▶ [STUDY MATERIAL]:
BEGIN

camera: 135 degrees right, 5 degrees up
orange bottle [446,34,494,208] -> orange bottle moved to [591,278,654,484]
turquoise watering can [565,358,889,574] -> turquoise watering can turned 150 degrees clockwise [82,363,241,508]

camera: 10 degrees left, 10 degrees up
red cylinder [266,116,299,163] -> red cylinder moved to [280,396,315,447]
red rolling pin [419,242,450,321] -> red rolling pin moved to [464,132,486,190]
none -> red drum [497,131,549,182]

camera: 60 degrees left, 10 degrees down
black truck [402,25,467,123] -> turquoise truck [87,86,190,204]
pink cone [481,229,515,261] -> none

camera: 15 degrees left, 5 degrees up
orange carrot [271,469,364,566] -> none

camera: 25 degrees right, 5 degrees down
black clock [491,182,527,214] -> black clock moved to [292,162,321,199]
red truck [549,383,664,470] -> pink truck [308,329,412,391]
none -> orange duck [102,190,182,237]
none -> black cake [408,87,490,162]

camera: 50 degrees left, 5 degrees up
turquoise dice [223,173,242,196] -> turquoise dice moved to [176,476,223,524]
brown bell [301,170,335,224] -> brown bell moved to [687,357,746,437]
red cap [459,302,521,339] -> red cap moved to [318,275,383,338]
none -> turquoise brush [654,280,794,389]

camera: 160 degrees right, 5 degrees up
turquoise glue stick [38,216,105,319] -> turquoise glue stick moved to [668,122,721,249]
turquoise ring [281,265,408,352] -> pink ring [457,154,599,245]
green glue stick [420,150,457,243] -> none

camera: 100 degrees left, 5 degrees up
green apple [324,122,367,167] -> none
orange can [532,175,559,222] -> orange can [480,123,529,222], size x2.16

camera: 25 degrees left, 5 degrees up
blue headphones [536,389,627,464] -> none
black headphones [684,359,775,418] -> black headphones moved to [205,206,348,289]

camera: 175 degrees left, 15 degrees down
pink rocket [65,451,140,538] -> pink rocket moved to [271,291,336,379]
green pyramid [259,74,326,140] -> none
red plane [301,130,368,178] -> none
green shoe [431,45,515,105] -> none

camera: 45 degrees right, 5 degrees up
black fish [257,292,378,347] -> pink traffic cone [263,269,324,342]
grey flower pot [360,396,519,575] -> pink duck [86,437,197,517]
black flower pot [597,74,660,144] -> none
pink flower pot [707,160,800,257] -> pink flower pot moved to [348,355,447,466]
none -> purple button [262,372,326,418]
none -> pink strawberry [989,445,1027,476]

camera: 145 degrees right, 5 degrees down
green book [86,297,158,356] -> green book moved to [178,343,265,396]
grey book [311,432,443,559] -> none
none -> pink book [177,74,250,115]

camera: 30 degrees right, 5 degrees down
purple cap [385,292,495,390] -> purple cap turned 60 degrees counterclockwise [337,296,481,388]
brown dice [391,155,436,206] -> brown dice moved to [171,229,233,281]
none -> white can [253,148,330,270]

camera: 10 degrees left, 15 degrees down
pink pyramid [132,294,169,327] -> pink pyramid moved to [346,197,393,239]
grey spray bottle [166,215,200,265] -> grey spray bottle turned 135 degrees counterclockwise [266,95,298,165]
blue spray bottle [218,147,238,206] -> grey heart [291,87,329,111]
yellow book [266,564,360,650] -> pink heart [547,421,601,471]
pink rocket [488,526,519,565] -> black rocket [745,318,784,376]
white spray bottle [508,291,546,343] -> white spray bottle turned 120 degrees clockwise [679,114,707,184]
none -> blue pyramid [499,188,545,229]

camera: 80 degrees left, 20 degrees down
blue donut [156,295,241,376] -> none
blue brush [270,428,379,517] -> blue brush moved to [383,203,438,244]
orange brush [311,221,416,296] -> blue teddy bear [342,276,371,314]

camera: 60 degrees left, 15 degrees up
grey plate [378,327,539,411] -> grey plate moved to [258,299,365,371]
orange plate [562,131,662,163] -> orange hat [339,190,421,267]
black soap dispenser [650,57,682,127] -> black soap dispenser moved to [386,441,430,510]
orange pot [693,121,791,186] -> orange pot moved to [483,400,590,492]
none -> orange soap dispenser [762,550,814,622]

END

▶ [EXERCISE]: How many of the lines in these entries hold "flower"? Report only the count.

▶ [TASK RESPONSE]: 3